Below are some records. Print exactly the lines between the one holding "red circle: (149, 109)" and the one holding "orange star: (88, 45) -> (146, 93), size x0.7", inclusive, and nothing else.

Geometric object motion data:
Content starts
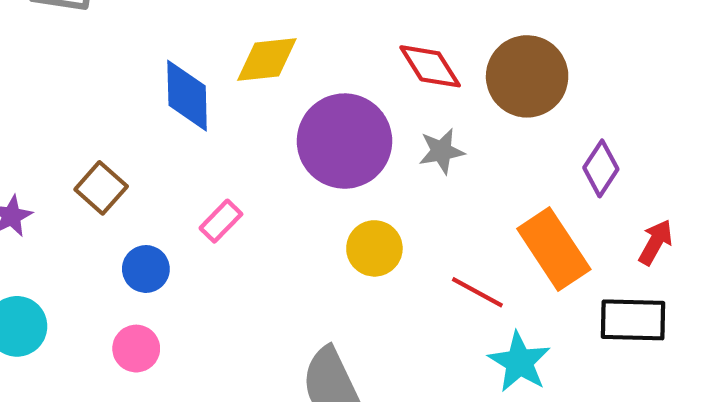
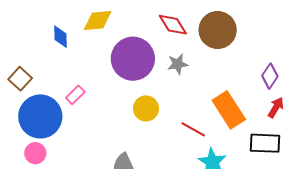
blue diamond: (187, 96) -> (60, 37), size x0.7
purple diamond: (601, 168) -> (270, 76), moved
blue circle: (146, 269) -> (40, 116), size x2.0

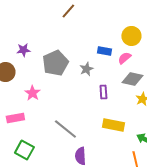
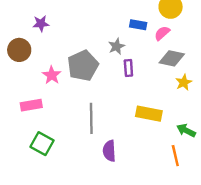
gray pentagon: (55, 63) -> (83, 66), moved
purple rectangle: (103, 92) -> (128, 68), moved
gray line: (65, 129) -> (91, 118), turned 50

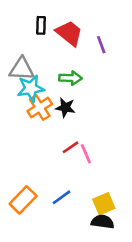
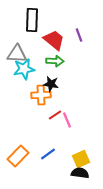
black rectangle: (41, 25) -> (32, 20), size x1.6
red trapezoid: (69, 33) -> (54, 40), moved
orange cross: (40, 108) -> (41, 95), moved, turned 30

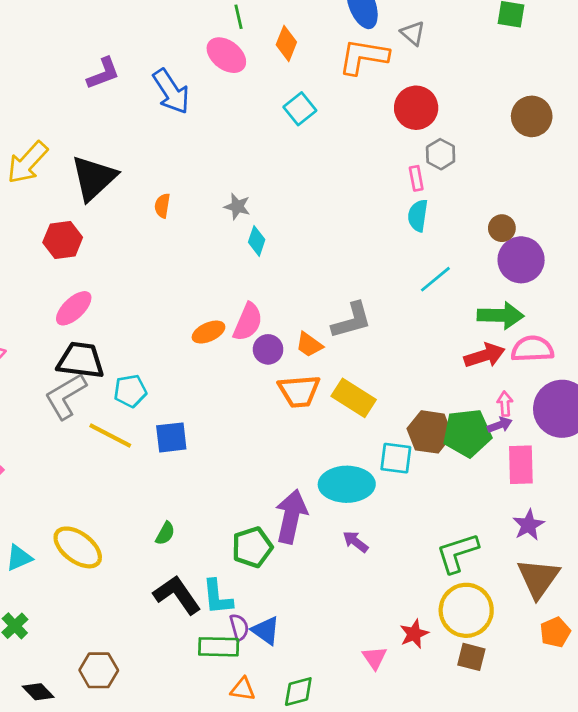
Content ends
Content starts
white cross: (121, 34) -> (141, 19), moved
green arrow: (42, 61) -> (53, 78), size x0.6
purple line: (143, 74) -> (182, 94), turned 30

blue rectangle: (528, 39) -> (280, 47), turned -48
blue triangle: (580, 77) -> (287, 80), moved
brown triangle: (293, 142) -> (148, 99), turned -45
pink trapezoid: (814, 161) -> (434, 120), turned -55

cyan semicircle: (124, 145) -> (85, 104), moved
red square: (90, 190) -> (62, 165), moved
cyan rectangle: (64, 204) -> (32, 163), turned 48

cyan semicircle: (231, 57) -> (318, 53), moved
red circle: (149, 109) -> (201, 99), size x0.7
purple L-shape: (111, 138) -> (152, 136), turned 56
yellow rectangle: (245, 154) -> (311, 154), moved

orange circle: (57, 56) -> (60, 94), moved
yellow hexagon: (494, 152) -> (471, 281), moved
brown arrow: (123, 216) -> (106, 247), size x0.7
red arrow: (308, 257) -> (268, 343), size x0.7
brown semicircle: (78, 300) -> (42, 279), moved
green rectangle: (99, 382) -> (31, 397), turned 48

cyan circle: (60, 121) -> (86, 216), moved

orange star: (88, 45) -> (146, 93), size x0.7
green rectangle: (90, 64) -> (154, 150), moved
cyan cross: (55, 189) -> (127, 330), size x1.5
Content ends
Content starts
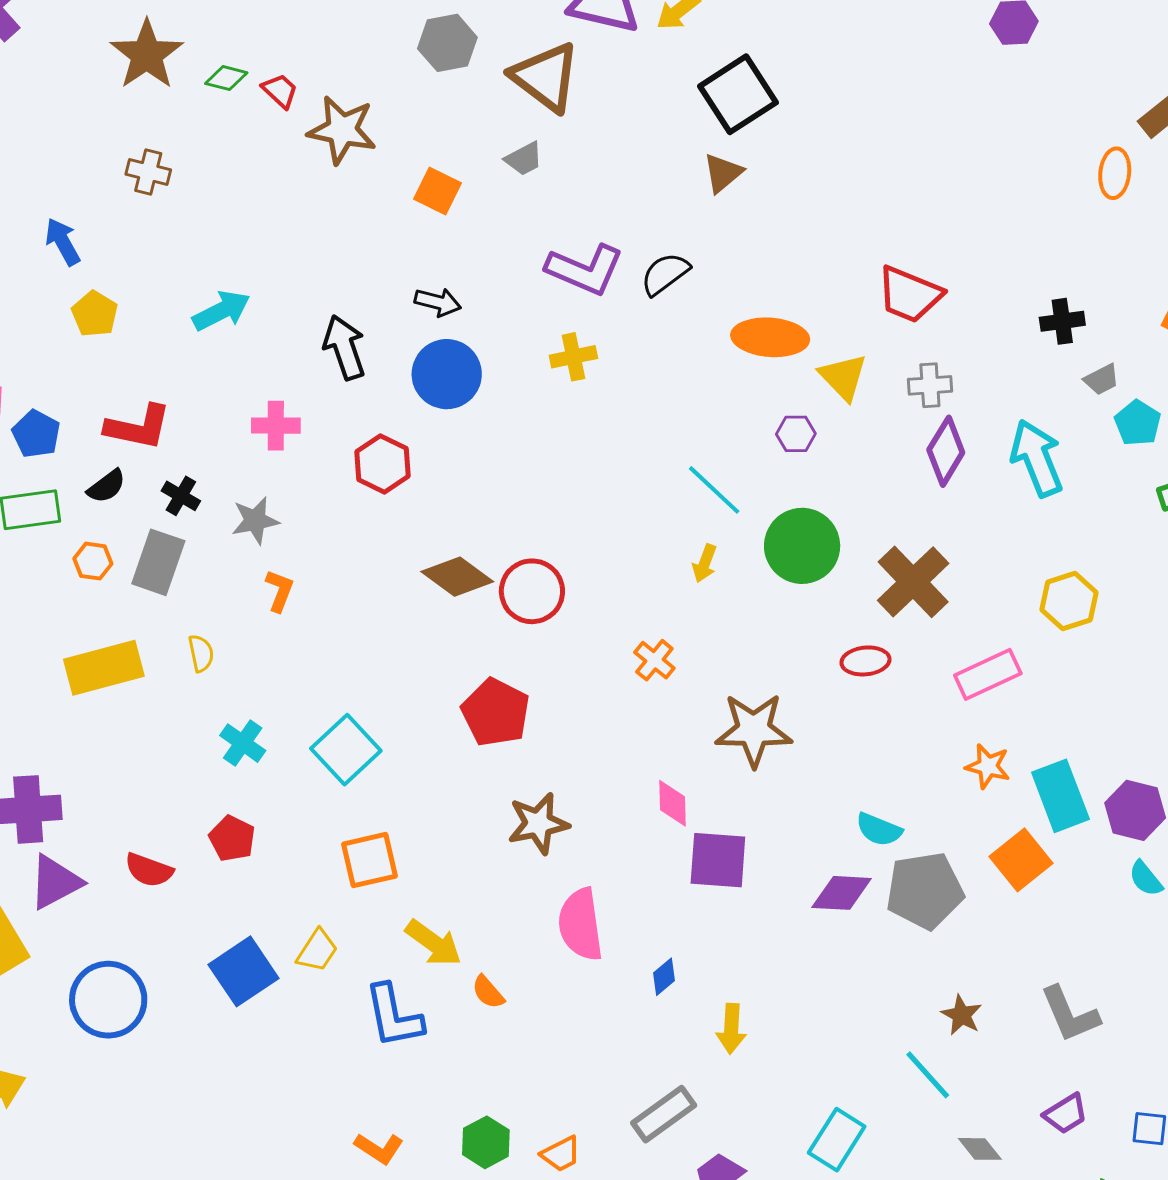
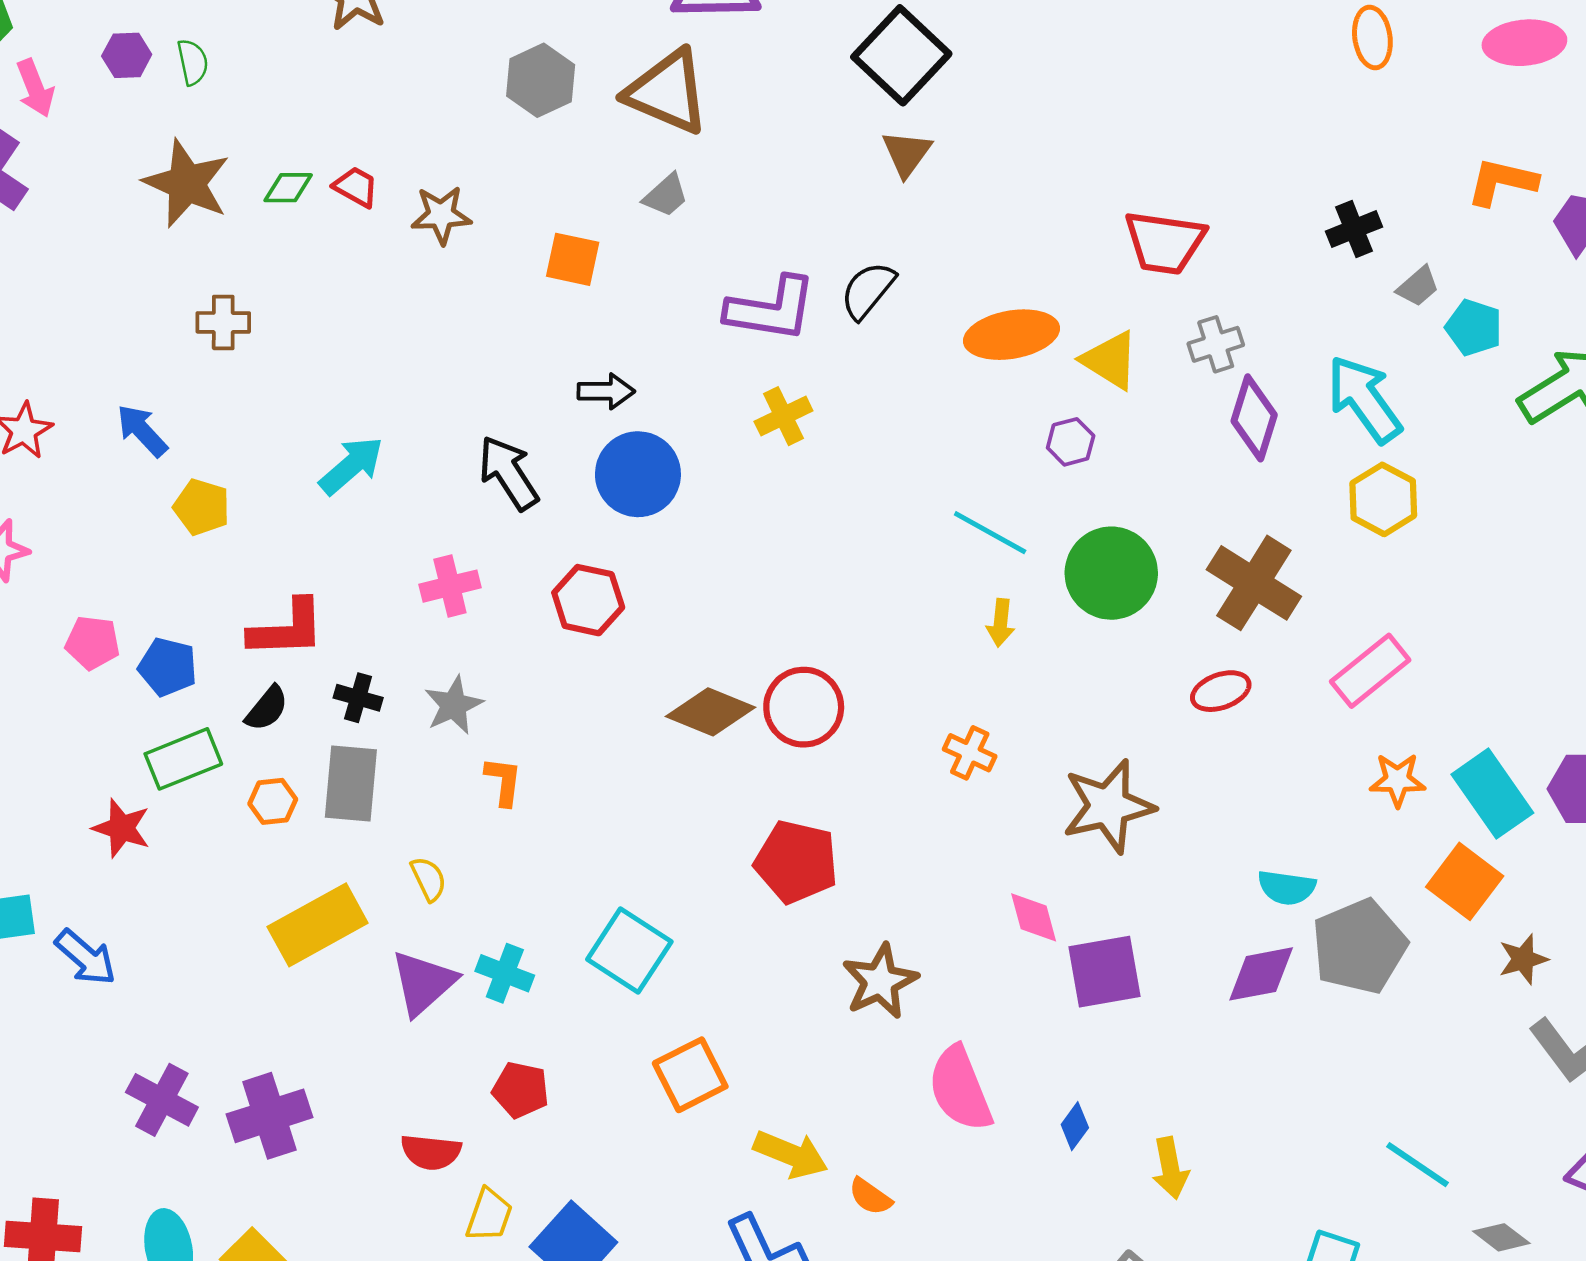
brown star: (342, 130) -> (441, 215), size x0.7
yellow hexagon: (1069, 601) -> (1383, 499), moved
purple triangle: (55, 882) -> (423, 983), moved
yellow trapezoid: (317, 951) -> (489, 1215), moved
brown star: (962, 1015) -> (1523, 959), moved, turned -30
Content ends
§ **Written response**:
red circle: (149, 109) -> (201, 99), size x0.7
purple L-shape: (111, 138) -> (152, 136), turned 56
yellow rectangle: (245, 154) -> (311, 154), moved

orange circle: (57, 56) -> (60, 94), moved
yellow hexagon: (494, 152) -> (471, 281), moved
brown arrow: (123, 216) -> (106, 247), size x0.7
red arrow: (308, 257) -> (268, 343), size x0.7
brown semicircle: (78, 300) -> (42, 279), moved
green rectangle: (99, 382) -> (31, 397), turned 48

cyan circle: (60, 121) -> (86, 216), moved

orange star: (88, 45) -> (146, 93), size x0.7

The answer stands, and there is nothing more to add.